- Your goal: What is needed is a single figure: how many lines of the records below contain the word "green".

# # # # # # #

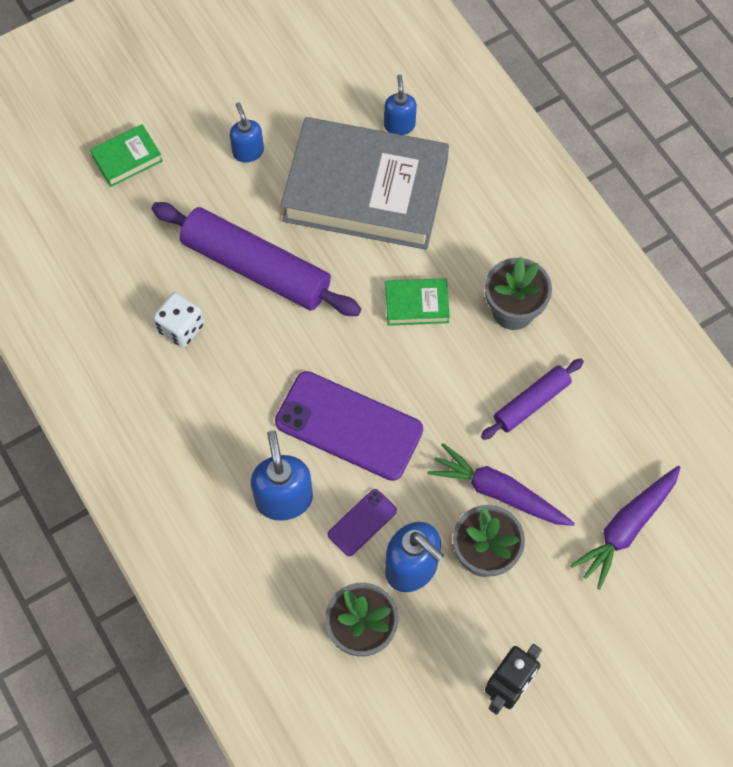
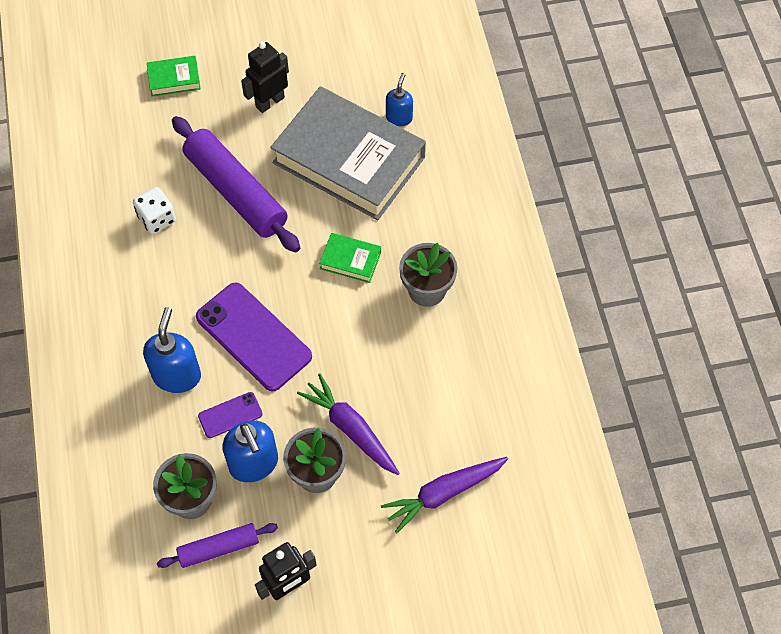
camera: 20 degrees right, 5 degrees down
(248, 151) = (269, 102): blue soap dispenser -> black robot
(531, 402) = (409, 367): purple rolling pin -> purple rolling pin (218, 548)

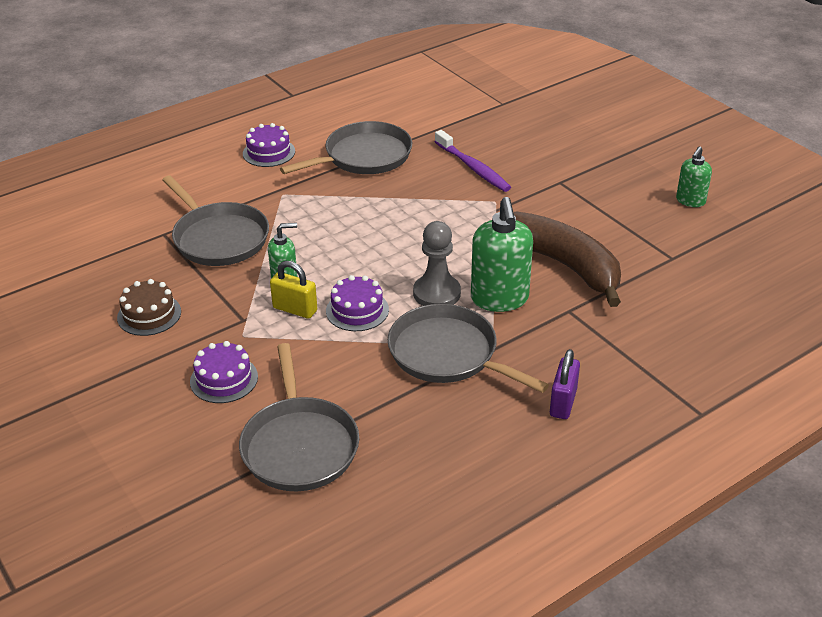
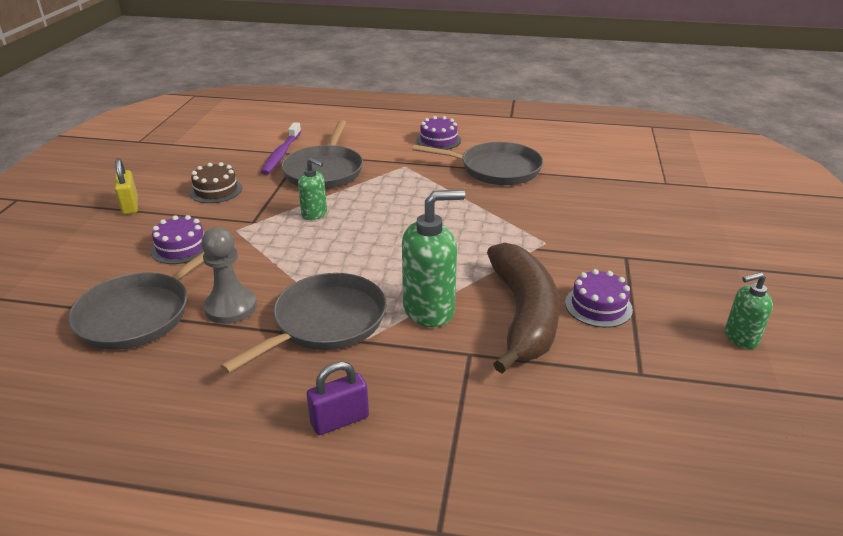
camera: 45 degrees right, 5 degrees down
(295, 309) = (289, 233): yellow padlock -> yellow padlock (130, 206)
(357, 310) = (323, 256): purple cake -> purple cake (598, 306)
(437, 293) = (392, 278): grey pawn -> grey pawn (231, 307)
(447, 354) = (325, 322): grey pan -> grey pan turned 45 degrees clockwise
(473, 168) = (566, 212): purple toothbrush -> purple toothbrush (281, 154)
(499, 299) = (429, 310): green soap dispenser -> green soap dispenser turned 150 degrees counterclockwise

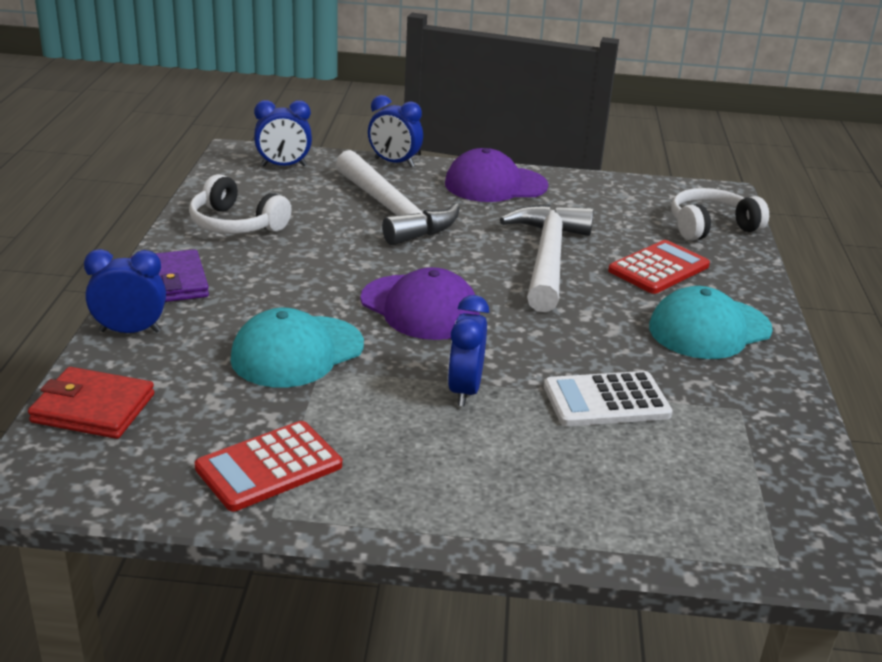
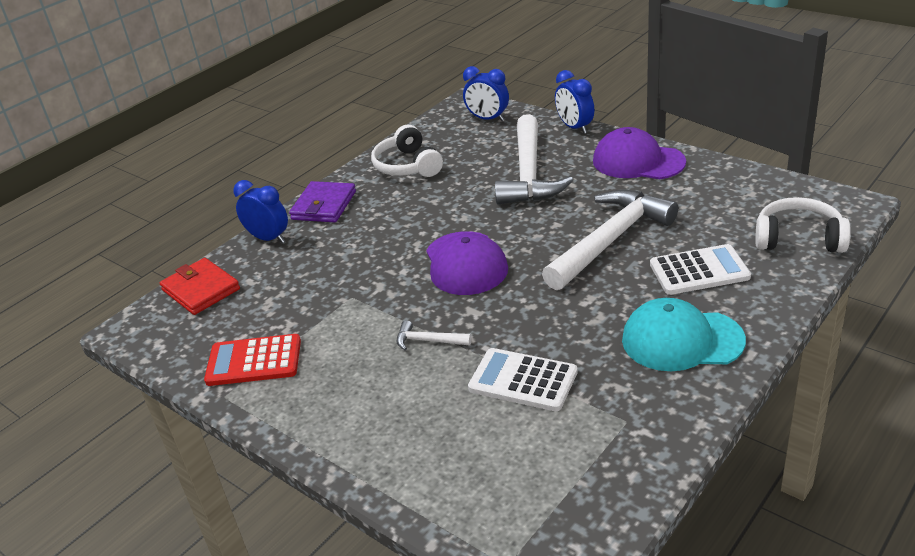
camera: 40 degrees right, 5 degrees up
(297, 352) = (350, 279): turquoise cap -> none
(464, 390) = (428, 341): blue clock -> white hammer
(658, 268) = (699, 271): red calculator -> white calculator

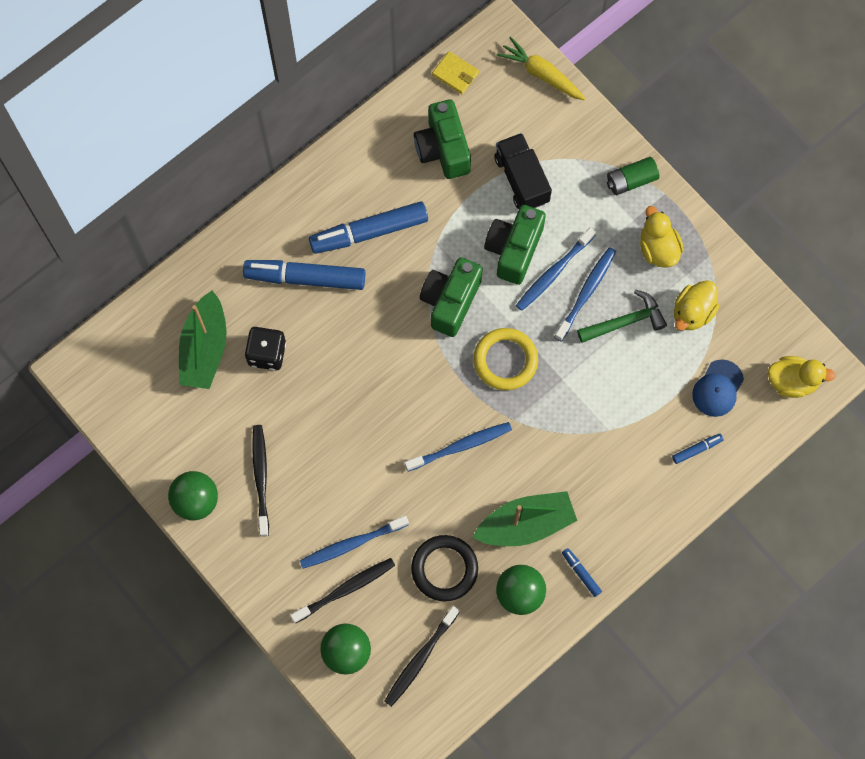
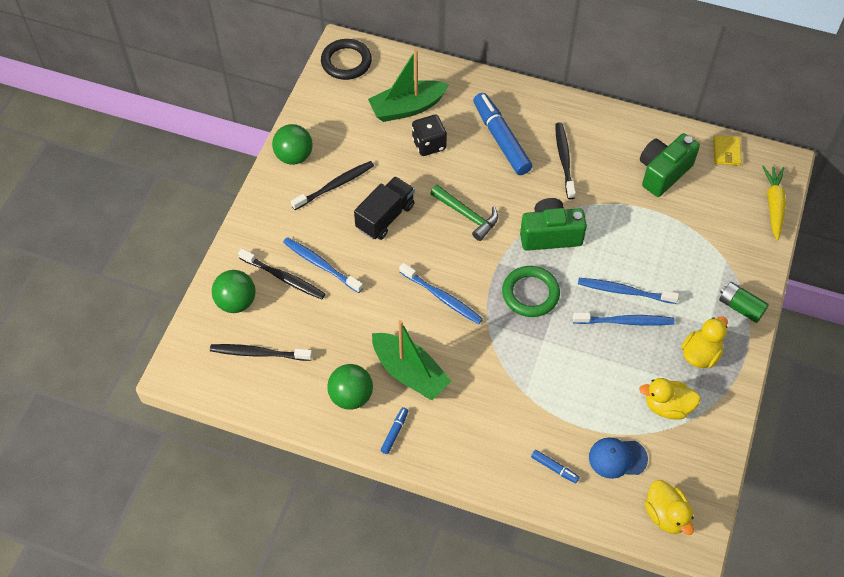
camera: 60 degrees right, 15 degrees down
(369, 232) = (564, 159): blue marker -> black toothbrush
(444, 569) = (339, 334): black ring -> black ring (346, 62)
(505, 360) = (530, 293): yellow ring -> green ring
(514, 249) = (621, 256): green camera -> none
(521, 179) = (680, 233): black truck -> black truck (385, 217)
(625, 322) = (622, 361): green hammer -> green hammer (467, 215)

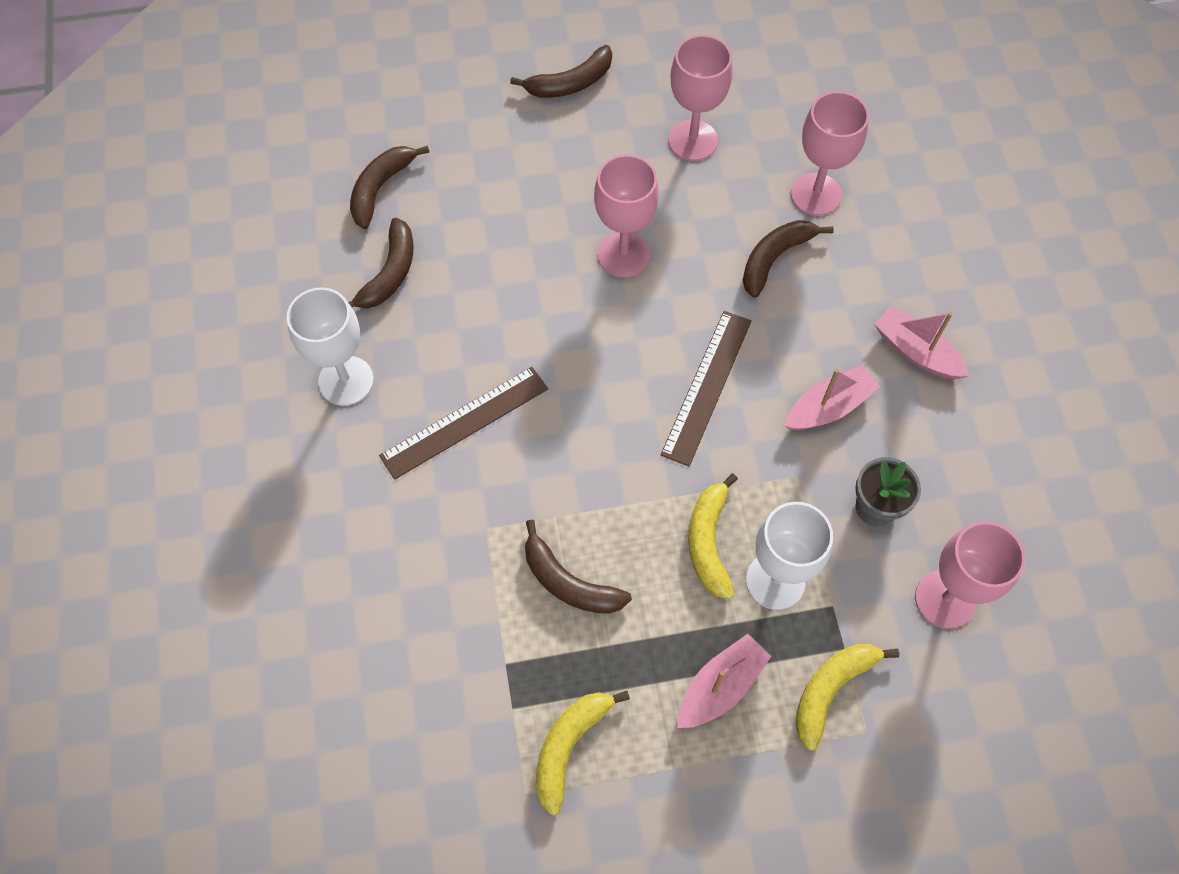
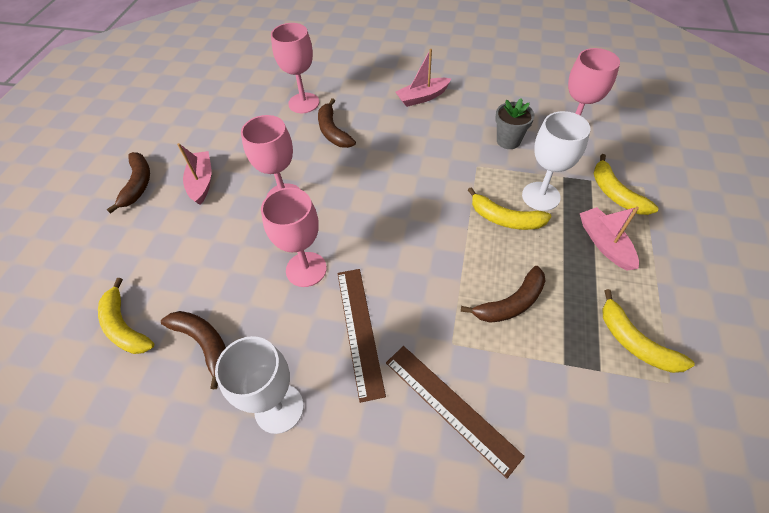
camera: 65 degrees left, 10 degrees down
(380, 188) = (125, 326): brown banana -> yellow banana
(693, 140) = (229, 141): pink goblet -> pink goblet (306, 269)
(707, 386) = (400, 186): brown ruler -> brown ruler (451, 406)
(828, 407) = (439, 139): pink boat -> pink boat (201, 182)

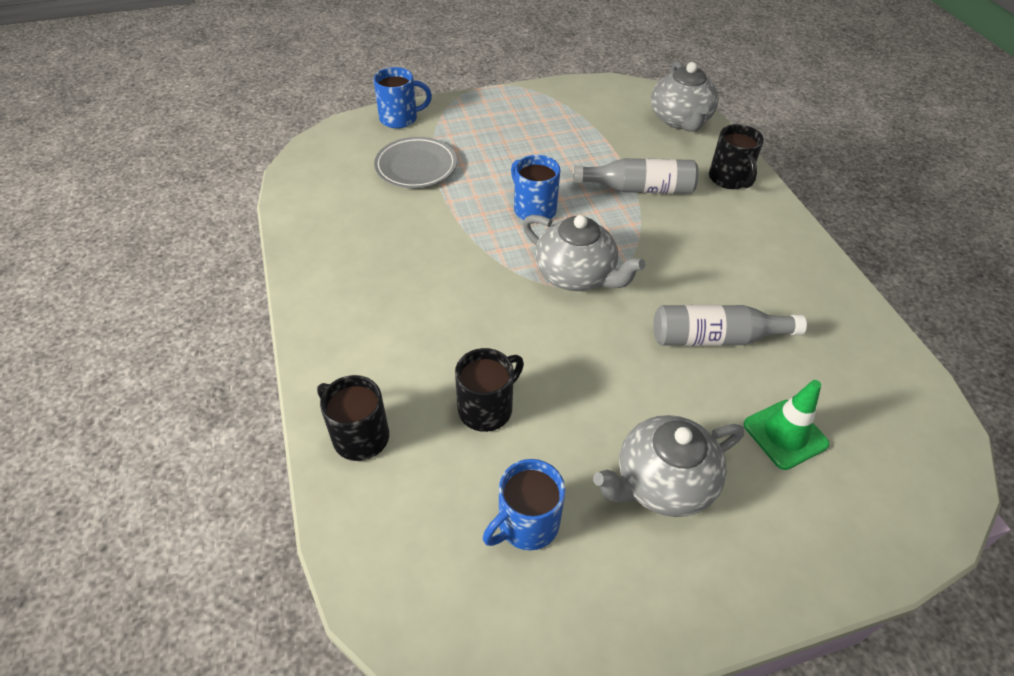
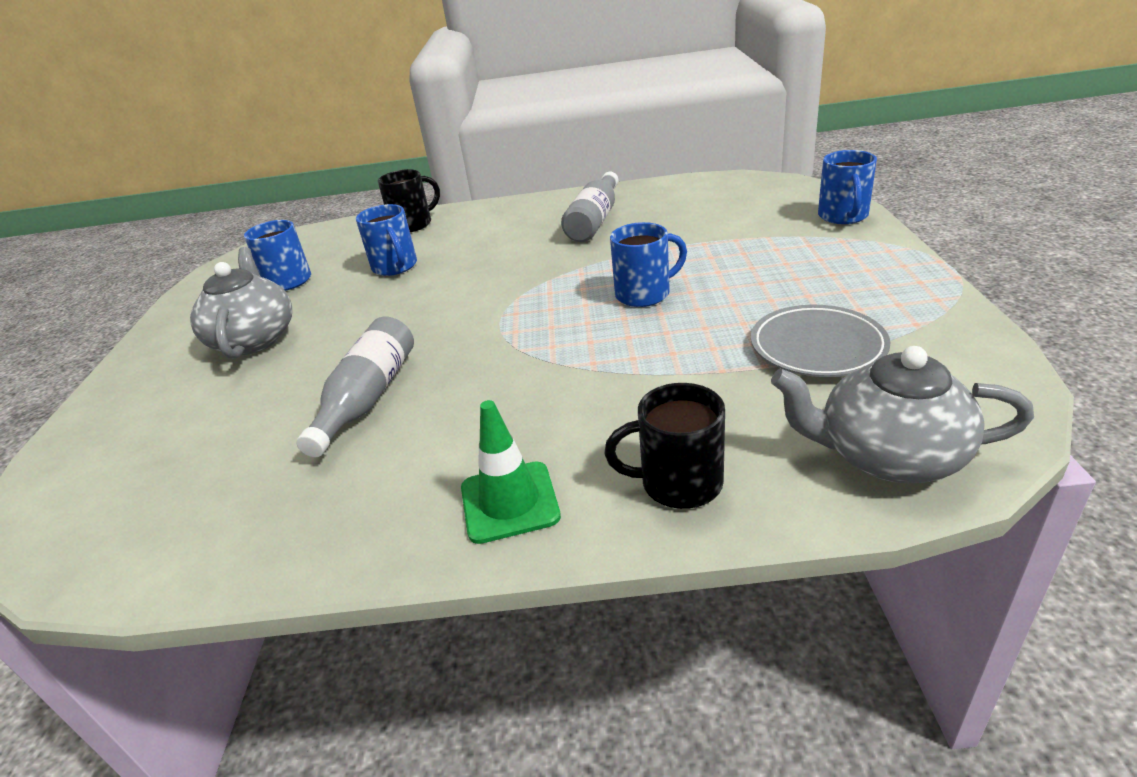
camera: 110 degrees right, 15 degrees down
(416, 167) = (739, 229): grey plate -> grey plate (817, 347)
(487, 408) = (395, 267): black mug -> blue mug
(576, 275) = (520, 314): grey teapot -> none
(639, 189) = (669, 377): grey bottle -> grey bottle (595, 220)
(785, 434) = (219, 421): green traffic cone -> green traffic cone (509, 502)

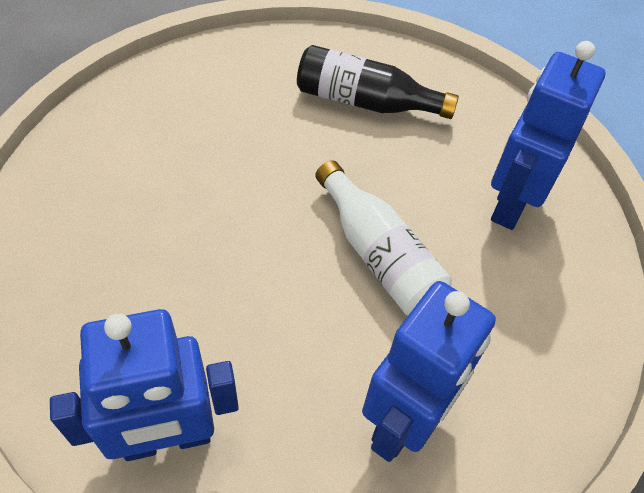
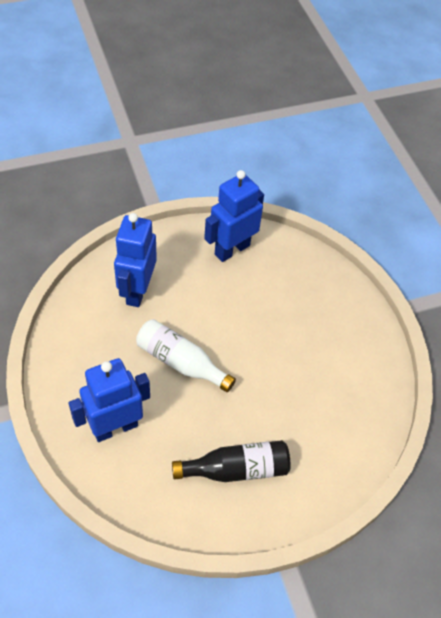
camera: 155 degrees right, 0 degrees up
(511, 202) = (115, 427): blue robot -> blue robot turned 120 degrees counterclockwise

# # # # # # #

- Task response: 5